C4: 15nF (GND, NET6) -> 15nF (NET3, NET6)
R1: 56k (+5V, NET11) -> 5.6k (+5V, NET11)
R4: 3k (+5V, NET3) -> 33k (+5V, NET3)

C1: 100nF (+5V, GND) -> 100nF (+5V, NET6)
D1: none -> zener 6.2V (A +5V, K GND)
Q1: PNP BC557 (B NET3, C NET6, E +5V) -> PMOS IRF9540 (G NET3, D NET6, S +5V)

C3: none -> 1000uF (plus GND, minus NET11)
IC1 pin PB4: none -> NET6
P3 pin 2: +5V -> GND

=-=-=-=-=

Please return all of the entries shown above, exactly as they stand.

C4: 15nF (GND, NET6) -> 15nF (NET3, NET6)
R1: 56k (+5V, NET11) -> 5.6k (+5V, NET11)
R4: 3k (+5V, NET3) -> 33k (+5V, NET3)

C1: 100nF (+5V, GND) -> 100nF (+5V, NET6)
D1: none -> zener 6.2V (A +5V, K GND)
Q1: PNP BC557 (B NET3, C NET6, E +5V) -> PMOS IRF9540 (G NET3, D NET6, S +5V)

C3: none -> 1000uF (plus GND, minus NET11)
IC1 pin PB4: none -> NET6
P3 pin 2: +5V -> GND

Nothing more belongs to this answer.